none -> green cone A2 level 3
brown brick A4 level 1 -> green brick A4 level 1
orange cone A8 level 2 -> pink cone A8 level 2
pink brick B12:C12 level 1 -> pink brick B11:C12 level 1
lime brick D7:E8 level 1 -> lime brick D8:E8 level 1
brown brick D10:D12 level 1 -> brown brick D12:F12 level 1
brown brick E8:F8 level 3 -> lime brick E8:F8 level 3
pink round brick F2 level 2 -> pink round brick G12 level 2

--

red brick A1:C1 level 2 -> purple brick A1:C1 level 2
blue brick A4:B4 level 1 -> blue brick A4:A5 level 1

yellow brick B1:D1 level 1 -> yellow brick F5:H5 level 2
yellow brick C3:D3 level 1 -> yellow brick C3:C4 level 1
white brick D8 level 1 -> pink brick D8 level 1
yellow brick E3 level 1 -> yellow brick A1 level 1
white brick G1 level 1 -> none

**PROBLEM**: Reproduce verbatim the lines above, from the line with "none -> green cone A2 level 3" through the line with "pink round brick F2".

**REPLY**:
none -> green cone A2 level 3
brown brick A4 level 1 -> green brick A4 level 1
orange cone A8 level 2 -> pink cone A8 level 2
pink brick B12:C12 level 1 -> pink brick B11:C12 level 1
lime brick D7:E8 level 1 -> lime brick D8:E8 level 1
brown brick D10:D12 level 1 -> brown brick D12:F12 level 1
brown brick E8:F8 level 3 -> lime brick E8:F8 level 3
pink round brick F2 level 2 -> pink round brick G12 level 2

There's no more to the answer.